Required task: Please identify each line in the records below that contains the word "building" and copy those lines in full. Case matters.
#####
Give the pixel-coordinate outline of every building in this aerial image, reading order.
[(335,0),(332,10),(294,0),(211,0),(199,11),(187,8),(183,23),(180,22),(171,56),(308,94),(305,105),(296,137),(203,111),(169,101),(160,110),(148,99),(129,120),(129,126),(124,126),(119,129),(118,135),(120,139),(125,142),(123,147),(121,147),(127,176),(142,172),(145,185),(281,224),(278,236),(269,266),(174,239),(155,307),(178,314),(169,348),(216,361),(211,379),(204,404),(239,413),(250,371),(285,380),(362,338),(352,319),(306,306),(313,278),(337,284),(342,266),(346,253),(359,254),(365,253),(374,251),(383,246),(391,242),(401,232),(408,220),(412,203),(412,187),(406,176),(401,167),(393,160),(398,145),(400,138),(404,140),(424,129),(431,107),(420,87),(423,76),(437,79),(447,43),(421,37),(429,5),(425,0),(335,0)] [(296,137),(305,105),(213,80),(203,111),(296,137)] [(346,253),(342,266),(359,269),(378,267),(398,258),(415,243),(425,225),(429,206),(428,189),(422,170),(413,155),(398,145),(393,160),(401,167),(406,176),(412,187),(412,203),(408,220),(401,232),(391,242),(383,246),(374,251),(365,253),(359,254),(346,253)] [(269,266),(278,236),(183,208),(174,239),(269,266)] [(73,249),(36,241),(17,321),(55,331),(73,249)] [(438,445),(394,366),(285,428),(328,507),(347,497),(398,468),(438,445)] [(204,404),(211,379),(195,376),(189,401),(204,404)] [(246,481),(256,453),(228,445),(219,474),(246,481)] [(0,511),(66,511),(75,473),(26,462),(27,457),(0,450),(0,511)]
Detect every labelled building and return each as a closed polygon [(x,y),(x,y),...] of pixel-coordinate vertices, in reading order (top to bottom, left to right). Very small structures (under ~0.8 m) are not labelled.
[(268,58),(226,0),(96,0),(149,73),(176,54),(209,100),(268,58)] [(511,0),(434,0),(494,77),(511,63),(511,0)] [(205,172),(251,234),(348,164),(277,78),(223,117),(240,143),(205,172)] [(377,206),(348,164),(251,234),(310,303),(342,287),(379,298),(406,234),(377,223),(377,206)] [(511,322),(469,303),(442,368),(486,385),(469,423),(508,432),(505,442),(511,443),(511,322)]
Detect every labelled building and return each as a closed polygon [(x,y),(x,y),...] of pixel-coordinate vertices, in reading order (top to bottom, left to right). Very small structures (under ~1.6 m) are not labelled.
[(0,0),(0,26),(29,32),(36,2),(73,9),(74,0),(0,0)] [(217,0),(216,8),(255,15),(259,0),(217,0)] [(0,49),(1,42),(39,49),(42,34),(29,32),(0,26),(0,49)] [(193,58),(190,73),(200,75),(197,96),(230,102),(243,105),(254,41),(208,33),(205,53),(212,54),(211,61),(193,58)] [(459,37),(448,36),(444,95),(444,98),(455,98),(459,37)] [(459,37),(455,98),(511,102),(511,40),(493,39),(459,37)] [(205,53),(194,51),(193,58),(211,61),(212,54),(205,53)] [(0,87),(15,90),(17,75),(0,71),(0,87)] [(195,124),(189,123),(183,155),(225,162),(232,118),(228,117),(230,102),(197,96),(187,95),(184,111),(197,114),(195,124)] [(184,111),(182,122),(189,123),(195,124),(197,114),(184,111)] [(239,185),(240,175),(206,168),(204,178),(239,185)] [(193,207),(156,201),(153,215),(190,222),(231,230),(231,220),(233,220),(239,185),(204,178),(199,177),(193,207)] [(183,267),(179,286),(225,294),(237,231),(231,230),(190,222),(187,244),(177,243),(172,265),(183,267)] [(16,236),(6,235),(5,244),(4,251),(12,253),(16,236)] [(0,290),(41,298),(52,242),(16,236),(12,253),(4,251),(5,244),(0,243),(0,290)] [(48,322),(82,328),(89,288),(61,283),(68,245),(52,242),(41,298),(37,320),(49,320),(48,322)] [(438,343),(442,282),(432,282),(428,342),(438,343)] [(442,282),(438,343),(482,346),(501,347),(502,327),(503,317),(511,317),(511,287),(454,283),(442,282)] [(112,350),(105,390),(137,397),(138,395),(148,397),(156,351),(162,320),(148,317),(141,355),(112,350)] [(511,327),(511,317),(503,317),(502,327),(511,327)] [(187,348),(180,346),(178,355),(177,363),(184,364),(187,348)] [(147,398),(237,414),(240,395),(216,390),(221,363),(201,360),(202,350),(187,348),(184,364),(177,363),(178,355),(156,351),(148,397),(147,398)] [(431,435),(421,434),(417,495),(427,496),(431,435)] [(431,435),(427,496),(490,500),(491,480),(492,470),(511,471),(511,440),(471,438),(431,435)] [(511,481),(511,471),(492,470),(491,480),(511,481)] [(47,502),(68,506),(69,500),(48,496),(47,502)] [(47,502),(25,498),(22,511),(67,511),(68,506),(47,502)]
#####
Expected output:
Give the pixel-coordinate outline of every building in this aerial image, reading order.
Detect every labelled building and return each as a closed polygon [(x,y),(x,y),...] of pixel-coordinate vertices, in reading order (top to bottom, left to right). Very small structures (under ~0.8 m) are not labelled.
Detect every labelled building and return each as a closed polygon [(x,y),(x,y),...] of pixel-coordinate vertices, in reading order (top to bottom, left to right). Very small structures (under ~1.6 m) are not labelled.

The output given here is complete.